**Directions for this task:** Reproduce exactly the lines below, from the first through the one containing "type=exchanged; before=green apple", and nothing more.

**Record set:**
---
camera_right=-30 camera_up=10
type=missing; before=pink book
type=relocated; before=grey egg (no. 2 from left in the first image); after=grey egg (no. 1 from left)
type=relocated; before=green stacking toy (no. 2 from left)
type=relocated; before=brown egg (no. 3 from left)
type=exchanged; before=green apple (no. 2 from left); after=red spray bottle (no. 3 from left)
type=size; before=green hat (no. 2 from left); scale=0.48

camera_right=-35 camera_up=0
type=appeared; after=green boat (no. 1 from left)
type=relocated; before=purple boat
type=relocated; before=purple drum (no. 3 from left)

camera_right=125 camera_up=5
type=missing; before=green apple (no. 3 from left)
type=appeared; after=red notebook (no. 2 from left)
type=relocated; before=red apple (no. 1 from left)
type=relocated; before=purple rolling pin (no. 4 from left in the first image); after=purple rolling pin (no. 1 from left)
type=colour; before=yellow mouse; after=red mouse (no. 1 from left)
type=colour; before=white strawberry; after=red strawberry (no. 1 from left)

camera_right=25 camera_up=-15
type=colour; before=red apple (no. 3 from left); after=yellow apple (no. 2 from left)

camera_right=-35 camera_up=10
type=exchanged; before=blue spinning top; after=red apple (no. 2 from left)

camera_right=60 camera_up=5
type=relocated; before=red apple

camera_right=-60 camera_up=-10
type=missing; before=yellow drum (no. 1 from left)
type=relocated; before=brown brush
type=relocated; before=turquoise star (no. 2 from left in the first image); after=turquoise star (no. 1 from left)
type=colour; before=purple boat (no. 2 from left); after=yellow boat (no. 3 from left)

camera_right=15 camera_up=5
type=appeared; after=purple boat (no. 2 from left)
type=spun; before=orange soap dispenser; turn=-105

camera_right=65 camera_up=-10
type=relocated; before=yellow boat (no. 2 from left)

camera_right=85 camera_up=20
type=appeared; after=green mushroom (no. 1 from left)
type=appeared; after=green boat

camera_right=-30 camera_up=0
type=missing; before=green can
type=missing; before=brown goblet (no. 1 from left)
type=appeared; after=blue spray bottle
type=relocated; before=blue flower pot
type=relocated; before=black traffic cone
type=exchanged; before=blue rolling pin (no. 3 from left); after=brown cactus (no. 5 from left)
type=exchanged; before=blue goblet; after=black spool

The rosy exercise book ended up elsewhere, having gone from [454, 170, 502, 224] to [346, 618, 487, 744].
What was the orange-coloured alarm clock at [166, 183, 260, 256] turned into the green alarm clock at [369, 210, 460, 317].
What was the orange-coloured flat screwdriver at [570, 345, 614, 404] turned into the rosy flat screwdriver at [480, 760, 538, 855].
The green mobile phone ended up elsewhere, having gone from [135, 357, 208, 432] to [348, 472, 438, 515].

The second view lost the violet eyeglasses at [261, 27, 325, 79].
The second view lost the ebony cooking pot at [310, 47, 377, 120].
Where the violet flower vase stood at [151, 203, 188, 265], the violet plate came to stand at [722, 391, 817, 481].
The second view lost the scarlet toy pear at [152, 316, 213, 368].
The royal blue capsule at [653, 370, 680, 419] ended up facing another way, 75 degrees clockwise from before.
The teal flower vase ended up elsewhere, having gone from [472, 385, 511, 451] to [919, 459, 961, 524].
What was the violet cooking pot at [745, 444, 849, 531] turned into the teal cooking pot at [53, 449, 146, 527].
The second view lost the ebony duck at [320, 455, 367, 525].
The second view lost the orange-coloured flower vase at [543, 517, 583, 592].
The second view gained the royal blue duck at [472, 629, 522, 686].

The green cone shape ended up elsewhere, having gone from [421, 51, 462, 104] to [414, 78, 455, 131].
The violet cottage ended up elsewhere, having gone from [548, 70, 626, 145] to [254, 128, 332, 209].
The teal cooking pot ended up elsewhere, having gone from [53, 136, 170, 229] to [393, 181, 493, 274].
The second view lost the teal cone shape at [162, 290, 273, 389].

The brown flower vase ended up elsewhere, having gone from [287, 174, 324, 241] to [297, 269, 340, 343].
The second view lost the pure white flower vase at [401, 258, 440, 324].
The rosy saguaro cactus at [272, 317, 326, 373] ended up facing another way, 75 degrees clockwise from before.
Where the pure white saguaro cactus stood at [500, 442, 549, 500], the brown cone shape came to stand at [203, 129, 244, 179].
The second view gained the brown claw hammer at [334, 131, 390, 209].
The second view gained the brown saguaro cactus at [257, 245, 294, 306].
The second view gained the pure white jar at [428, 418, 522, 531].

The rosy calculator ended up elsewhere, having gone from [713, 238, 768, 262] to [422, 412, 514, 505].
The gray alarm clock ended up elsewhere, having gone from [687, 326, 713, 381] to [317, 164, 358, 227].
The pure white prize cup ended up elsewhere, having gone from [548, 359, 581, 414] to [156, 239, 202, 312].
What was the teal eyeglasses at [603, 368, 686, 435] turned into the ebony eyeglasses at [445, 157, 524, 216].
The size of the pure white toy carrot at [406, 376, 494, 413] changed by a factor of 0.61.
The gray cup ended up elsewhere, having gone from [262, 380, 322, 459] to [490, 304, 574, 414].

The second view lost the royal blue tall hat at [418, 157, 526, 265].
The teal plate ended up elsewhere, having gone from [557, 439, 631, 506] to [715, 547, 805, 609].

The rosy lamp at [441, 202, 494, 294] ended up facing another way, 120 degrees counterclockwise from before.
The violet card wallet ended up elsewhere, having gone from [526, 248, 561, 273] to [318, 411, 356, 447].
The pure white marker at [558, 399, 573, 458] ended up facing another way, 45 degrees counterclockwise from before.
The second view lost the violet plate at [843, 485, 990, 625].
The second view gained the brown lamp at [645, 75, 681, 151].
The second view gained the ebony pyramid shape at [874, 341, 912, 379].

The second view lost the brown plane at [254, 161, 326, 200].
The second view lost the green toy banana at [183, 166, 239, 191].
---
**Written answer:**
camera_right=-30 camera_up=10
type=missing; before=pink book
type=relocated; before=grey egg (no. 2 from left in the first image); after=grey egg (no. 1 from left)
type=relocated; before=green stacking toy (no. 2 from left)
type=relocated; before=brown egg (no. 3 from left)
type=exchanged; before=green apple (no. 2 from left); after=red spray bottle (no. 3 from left)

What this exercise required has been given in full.